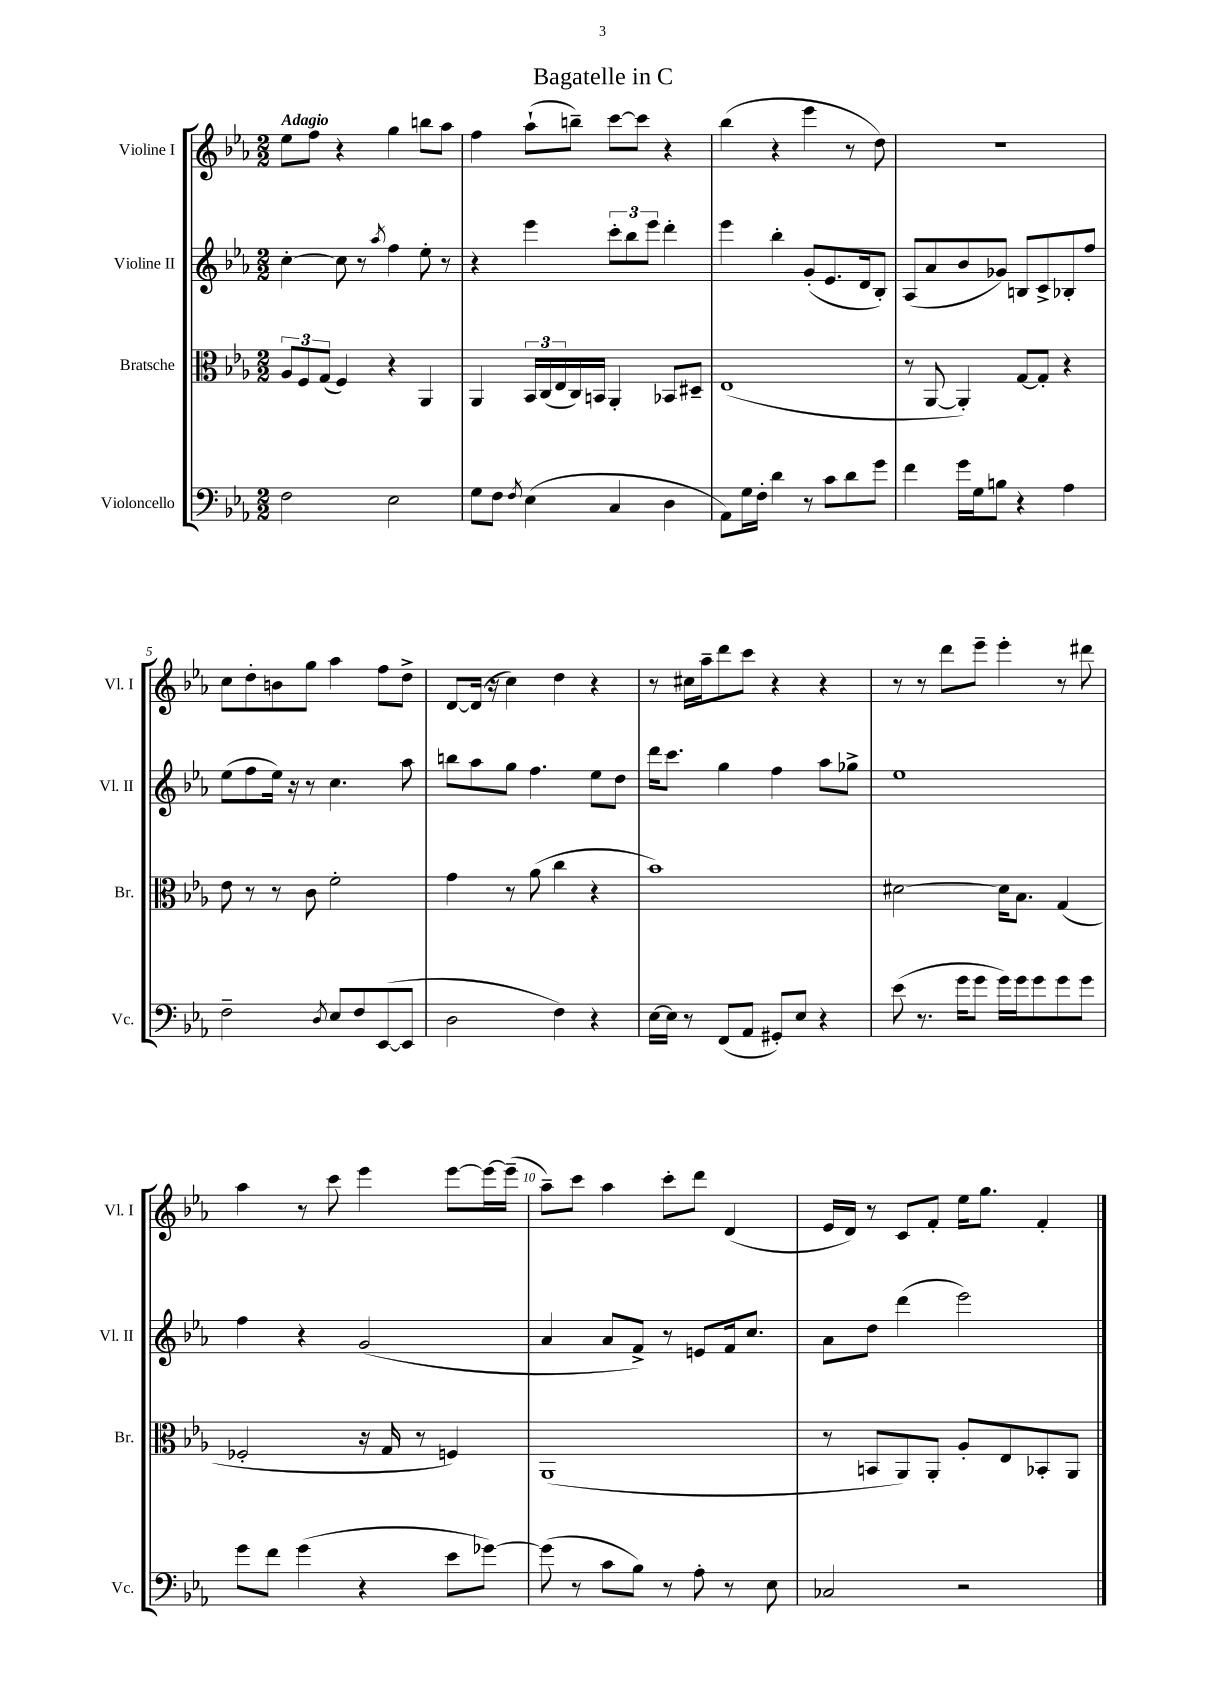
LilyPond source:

\header { title = "Bagatelle in C" }
<<
\new StaffGroup <<
\new Staff = "s0" \with { instrumentName = "Violine I" shortInstrumentName = "Vl. I" } {
    \clef treble \key ees \major \numericTimeSignature \time 2/2 \tempo "Adagio"
    ees''8 f''8 r4 g''4 b''8 aes''8 |
    f''4 aes''8-!( b''8--) c'''8~ c'''8 r4 |
    bes''4( r4 ees'''4 r8 d''8) |
    R1 |
    c''8 d''8-. b'8 g''8 aes''4 f''8 d''8-> |
    d'8~ d'16( r16 c''4) d''4 r4 |
    r8 cis''16 aes''16-- d'''8 c'''8 r4 r4 |
    r8 r8 d'''8 ees'''8-- ees'''4-. r8 dis'''8 |
    aes''4 r8 c'''8 ees'''4 ees'''8~ ees'''16~ ees'''16--( |
    aes''8--) c'''8 aes''4 c'''8-. d'''8 d'4( |
    ees'16 d'16) r8 c'8 f'8-. ees''16 g''8. f'4-. \bar "|." |
}
\new Staff = "s1" \with { instrumentName = "Violine II" shortInstrumentName = "Vl. II" } {
    \clef treble \key ees \major \numericTimeSignature \time 2/2
    c''4~-. c''8 r8 \acciaccatura { aes''8 } f''4 ees''8-. r8 |
    r4 ees'''4 \tuplet 3/2 { c'''8-. bes''8 ees'''8 } d'''4-. |
    ees'''4 bes''4-. g'8-.( ees'8. d'16 bes8-.) |
    aes8( aes'8 bes'8 ges'8) b8 c'8-> bes8-. f''8 |
    ees''8( f''8 ees''16) r16 r8 c''4. aes''8 |
    b''8 aes''8 g''8 f''4. ees''8 d''8 |
    d'''16 c'''8. g''4 f''4 aes''8 ges''8-> |
    ees''1 |
    f''4 r4 g'2( |
    aes'4 aes'8 f'8->) r8 e'8 f'16 c''8. |
    aes'8 d''8 d'''4( ees'''2) \bar "|." |
}
\new Staff = "s2" \with { instrumentName = "Bratsche" shortInstrumentName = "Br." } {
    \clef alto \key ees \major \numericTimeSignature \time 2/2
    \tuplet 3/2 { aes8 f8 g8( } f4) r4 aes,4 |
    aes,4 \tuplet 3/2 { bes,16 c16( ees16 } c16) b,16 aes,4-. bes,8 dis8-- |
    ees1( |
    r8 aes,8~ aes,4-.) g8~ g8-. r4 |
    ees'8 r8 r8 c'8 f'2-. |
    g'4 r8 aes'8( c''4 r4 |
    bes'1) |
    dis'2~ dis'16 bes8. g4( |
    fes2-. r16 g16 r8 f4) |
    aes,1( |
    r8 b,8 aes,8) aes,8-. aes8-. ees8 bes,8-. aes,8 \bar "|." |
}
\new Staff = "s3" \with { instrumentName = "Violoncello" shortInstrumentName = "Vc." } {
    \clef bass \key ees \major \numericTimeSignature \time 2/2
    f2 ees2 |
    g8 f8 \acciaccatura { f8 } ees4( c4 d4 |
    aes,8) g16 f16-. d'4 r8 c'8 d'8 g'8 |
    f'4 g'16 g16 b8 r4 aes4 |
    f2-- \acciaccatura { d8 } ees8 f8 ees,8~( ees,8 |
    d2 f4) r4 |
    ees16~ ees16 r8 f,8( aes,8 gis,8-.) ees8 r4 |
    ees'8( r8. g'16 g'8 g'16) g'16 g'8 g'8 g'8 |
    g'8 f'8 g'4( r4 ees'8 ges'8~) |
    ges'8( r8 c'8 bes8) r8 aes8-. r8 ees8 |
    ces2 r2 \bar "|." |
}
>>
>>
\layout { \context { \Score \override BarNumber.break-visibility = ##(#f #t #t) barNumberVisibility = #(every-nth-bar-number-visible 5) } }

Given problem => Please list each line of the listing above that contains the string "tuplet".

Solution =>
    r4 ees'''4 \tuplet 3/2 { c'''8-. bes''8 ees'''8 } d'''4-. |
    \tuplet 3/2 { aes8 f8 g8( } f4) r4 aes,4 |
    aes,4 \tuplet 3/2 { bes,16 c16( ees16 } c16) b,16 aes,4-. bes,8 dis8-- |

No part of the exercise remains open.